● **Instructions to follow**: The records below need to be set down again exactly; their images stay out.

● **The data**:
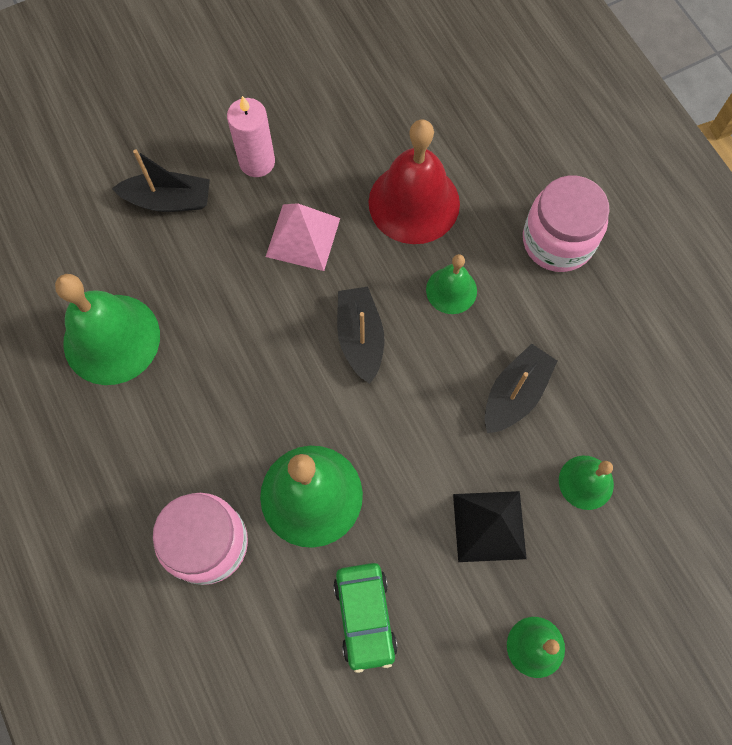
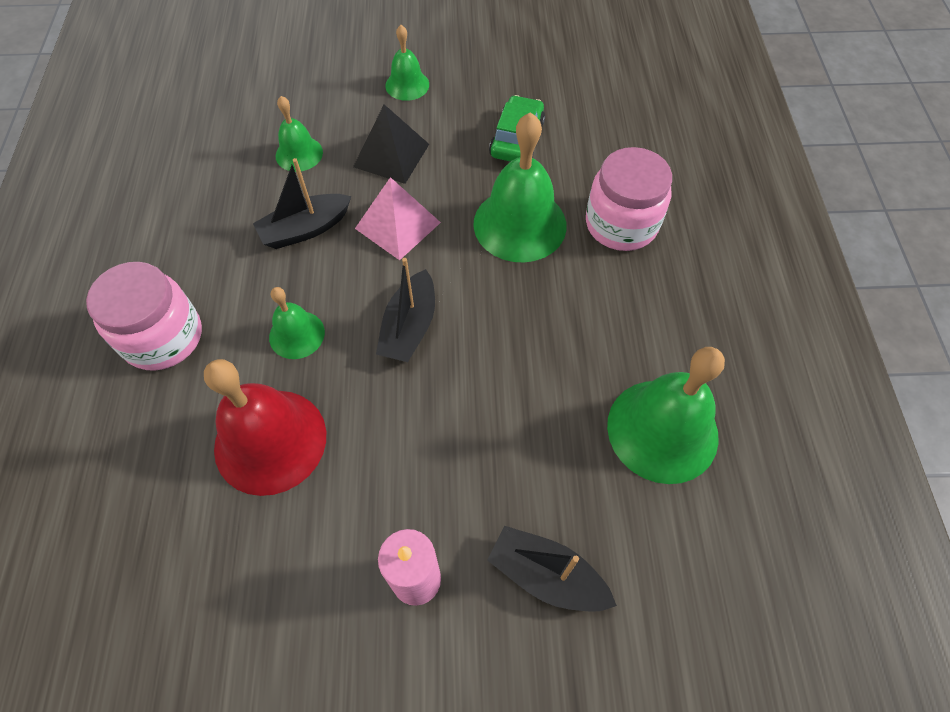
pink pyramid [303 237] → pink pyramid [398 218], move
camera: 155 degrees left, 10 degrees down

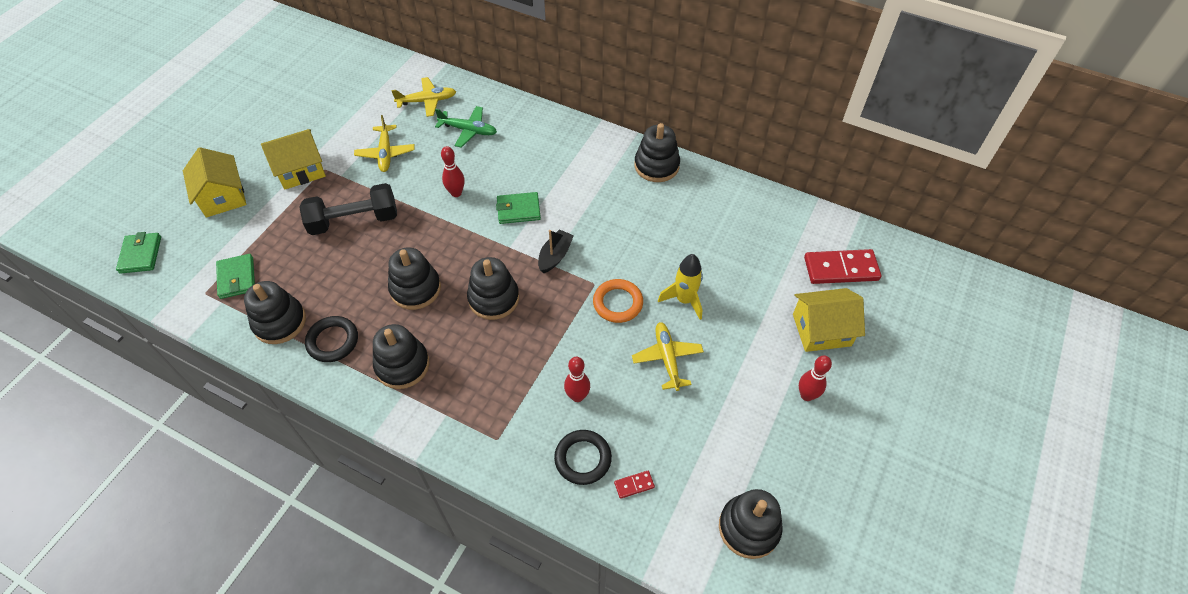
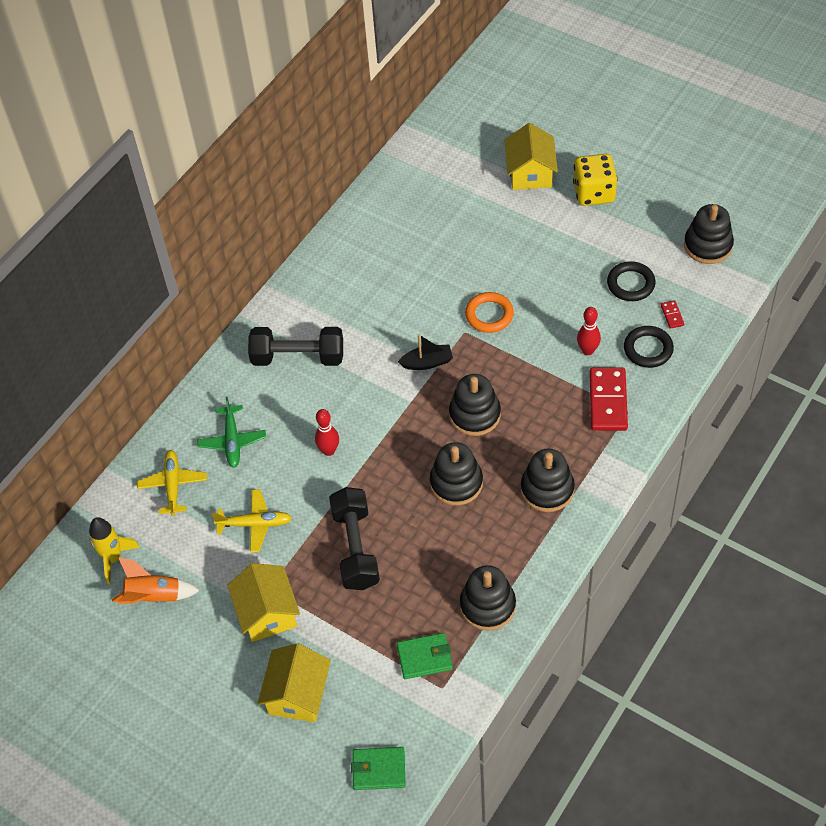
green plane [466 127] → green plane [231 432], 150 degrees clockwise
black stacking toy [657 152] → -
yellow house [215 182] → yellow house [294 682], 60 degrees counterclockwise
green wallet [518 208] → -
black boat [556 251] → black boat [425 352], 135 degrees clockwise
red domino [842 266] → red domino [608 399], move
yellow rocket [680 287] → yellow rocket [114 550], move
black ring [331 339] → black ring [631 281], move
yellow plane [668 356] → -
red bowling pin [815 378] → yellow dice [595 180]
- → black dumbbell [295 346]
- → orange rocket [156 580]
camera: 80 degrees left, 0 degrees up

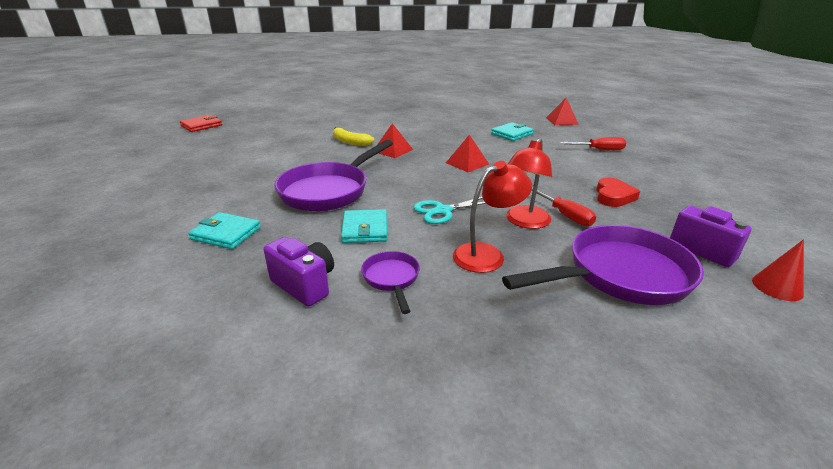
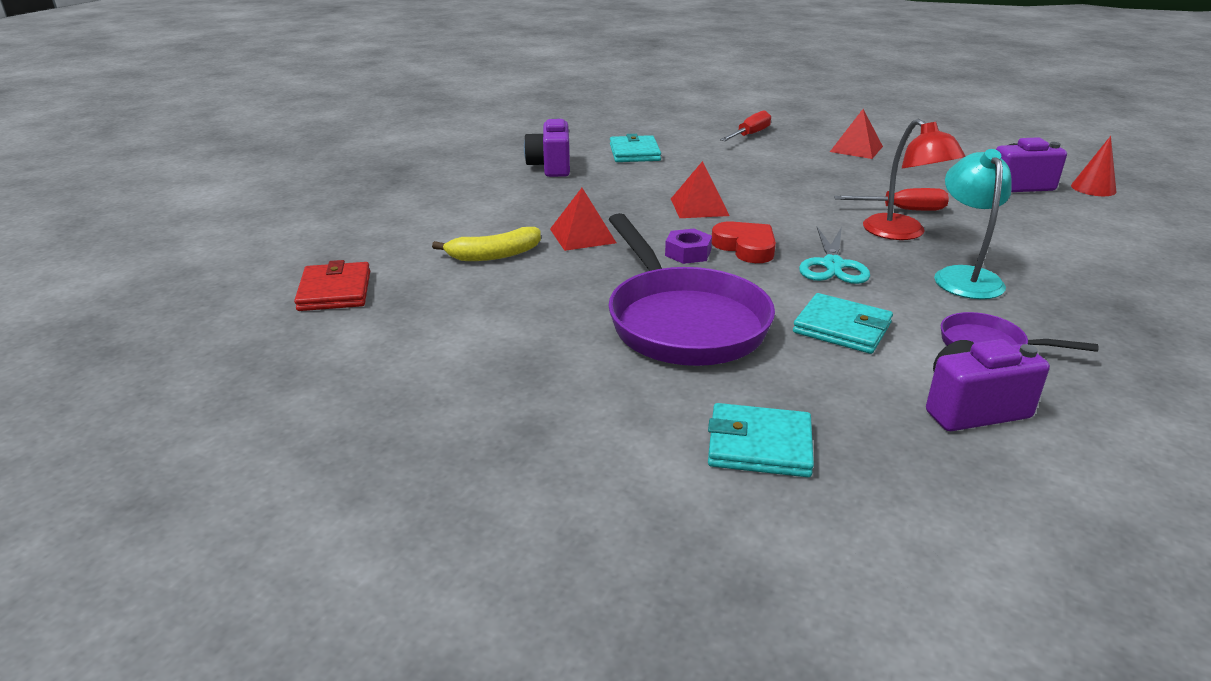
red pyramid [562 111] → red pyramid [856 134], move
red wallet [201 123] → red wallet [332 285], move
red lamp [492 217] → turquoise lamp [973 224]
red heart [618 192] → red heart [744 242], move
turquoise wallet [224 230] → turquoise wallet [761 440], 45 degrees clockwise
purple pan [603 265] → -
- → purple camera [547 147]
- → purple nut [688 246]
camera: 55 degrees left, 0 degrees up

● **Result of this task**:
pink pyramid [303 237] → pink pyramid [398 218], move
camera: 155 degrees left, 10 degrees down

green plane [466 127] → green plane [231 432], 150 degrees clockwise
black stacking toy [657 152] → -
yellow house [215 182] → yellow house [294 682], 60 degrees counterclockwise
green wallet [518 208] → -
black boat [556 251] → black boat [425 352], 135 degrees clockwise
red domino [842 266] → red domino [608 399], move
yellow rocket [680 287] → yellow rocket [114 550], move
black ring [331 339] → black ring [631 281], move
yellow plane [668 356] → -
red bowling pin [815 378] → yellow dice [595 180]
- → black dumbbell [295 346]
- → orange rocket [156 580]
camera: 80 degrees left, 0 degrees up

red pyramid [562 111] → red pyramid [856 134], move
red wallet [201 123] → red wallet [332 285], move
red lamp [492 217] → turquoise lamp [973 224]
red heart [618 192] → red heart [744 242], move
turquoise wallet [224 230] → turquoise wallet [761 440], 45 degrees clockwise
purple pan [603 265] → -
- → purple camera [547 147]
- → purple nut [688 246]
camera: 55 degrees left, 0 degrees up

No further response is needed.